> **ENTRIES SUPPLIED**
· · ·

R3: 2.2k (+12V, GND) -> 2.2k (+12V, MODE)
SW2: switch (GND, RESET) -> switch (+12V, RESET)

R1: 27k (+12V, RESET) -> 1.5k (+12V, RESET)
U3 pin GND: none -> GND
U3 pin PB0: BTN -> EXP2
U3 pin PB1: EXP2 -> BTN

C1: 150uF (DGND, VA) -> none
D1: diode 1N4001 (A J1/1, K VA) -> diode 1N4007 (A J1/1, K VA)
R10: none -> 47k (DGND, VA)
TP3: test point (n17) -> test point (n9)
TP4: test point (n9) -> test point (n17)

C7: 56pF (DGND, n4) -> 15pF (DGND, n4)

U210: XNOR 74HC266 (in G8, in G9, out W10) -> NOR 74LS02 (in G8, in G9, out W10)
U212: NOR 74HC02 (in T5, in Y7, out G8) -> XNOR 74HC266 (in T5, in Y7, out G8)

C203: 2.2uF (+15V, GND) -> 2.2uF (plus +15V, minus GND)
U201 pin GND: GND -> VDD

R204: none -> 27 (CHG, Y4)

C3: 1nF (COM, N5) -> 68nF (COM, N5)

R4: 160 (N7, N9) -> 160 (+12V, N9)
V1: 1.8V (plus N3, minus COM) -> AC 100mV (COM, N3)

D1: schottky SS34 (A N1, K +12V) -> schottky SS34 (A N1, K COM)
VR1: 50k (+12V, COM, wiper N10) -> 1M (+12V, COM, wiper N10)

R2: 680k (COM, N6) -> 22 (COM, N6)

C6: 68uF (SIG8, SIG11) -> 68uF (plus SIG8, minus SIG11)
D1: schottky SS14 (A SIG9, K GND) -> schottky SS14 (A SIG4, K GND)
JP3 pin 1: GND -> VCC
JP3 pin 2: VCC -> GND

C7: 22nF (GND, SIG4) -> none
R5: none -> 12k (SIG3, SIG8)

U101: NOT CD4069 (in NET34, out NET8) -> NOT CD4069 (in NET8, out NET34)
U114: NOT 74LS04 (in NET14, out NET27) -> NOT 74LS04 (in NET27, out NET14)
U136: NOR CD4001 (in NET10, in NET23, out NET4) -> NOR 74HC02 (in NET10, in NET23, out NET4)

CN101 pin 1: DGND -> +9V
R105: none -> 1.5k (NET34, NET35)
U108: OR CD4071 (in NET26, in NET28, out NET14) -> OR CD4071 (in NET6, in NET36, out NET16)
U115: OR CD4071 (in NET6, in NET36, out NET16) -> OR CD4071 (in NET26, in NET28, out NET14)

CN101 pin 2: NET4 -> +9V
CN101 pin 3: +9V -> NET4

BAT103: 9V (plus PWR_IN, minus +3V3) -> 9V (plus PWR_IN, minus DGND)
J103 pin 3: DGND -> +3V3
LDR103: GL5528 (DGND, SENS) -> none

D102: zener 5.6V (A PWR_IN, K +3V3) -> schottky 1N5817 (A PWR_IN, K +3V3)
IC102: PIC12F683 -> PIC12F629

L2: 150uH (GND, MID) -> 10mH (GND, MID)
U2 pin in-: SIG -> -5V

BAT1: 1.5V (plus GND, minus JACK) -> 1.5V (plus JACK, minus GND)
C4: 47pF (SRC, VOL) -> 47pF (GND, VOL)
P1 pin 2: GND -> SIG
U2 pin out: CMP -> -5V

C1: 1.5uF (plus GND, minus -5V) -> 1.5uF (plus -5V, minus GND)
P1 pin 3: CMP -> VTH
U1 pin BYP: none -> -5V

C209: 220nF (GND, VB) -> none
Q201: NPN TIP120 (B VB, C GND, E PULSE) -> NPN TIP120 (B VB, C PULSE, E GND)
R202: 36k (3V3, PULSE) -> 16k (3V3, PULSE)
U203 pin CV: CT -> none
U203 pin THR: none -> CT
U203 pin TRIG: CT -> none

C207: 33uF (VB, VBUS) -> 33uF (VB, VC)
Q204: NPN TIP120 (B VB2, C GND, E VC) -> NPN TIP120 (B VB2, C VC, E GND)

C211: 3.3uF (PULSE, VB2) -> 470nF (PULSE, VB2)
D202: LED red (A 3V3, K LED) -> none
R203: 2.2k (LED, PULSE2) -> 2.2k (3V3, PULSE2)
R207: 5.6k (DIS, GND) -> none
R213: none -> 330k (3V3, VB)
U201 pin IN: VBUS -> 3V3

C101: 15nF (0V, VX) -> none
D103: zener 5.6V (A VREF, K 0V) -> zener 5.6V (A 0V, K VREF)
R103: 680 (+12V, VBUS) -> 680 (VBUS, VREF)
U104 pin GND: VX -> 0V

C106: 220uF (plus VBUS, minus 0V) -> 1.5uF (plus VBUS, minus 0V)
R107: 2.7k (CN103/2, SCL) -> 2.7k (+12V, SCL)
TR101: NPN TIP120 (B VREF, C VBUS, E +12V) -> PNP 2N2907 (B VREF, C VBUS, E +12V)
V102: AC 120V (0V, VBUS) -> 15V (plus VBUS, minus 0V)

· · ·

> **YOUR OBJECTIVE**
Starting at the line above that holds "J103 pin 3: DGND -> +3V3" and ending at the line that holds "C209: 220nF (GND, VB) -> none", transcribe each line exactly and include no other lines.

> **ANSWER TO THE EXERCISE**
J103 pin 3: DGND -> +3V3
LDR103: GL5528 (DGND, SENS) -> none

D102: zener 5.6V (A PWR_IN, K +3V3) -> schottky 1N5817 (A PWR_IN, K +3V3)
IC102: PIC12F683 -> PIC12F629

L2: 150uH (GND, MID) -> 10mH (GND, MID)
U2 pin in-: SIG -> -5V

BAT1: 1.5V (plus GND, minus JACK) -> 1.5V (plus JACK, minus GND)
C4: 47pF (SRC, VOL) -> 47pF (GND, VOL)
P1 pin 2: GND -> SIG
U2 pin out: CMP -> -5V

C1: 1.5uF (plus GND, minus -5V) -> 1.5uF (plus -5V, minus GND)
P1 pin 3: CMP -> VTH
U1 pin BYP: none -> -5V

C209: 220nF (GND, VB) -> none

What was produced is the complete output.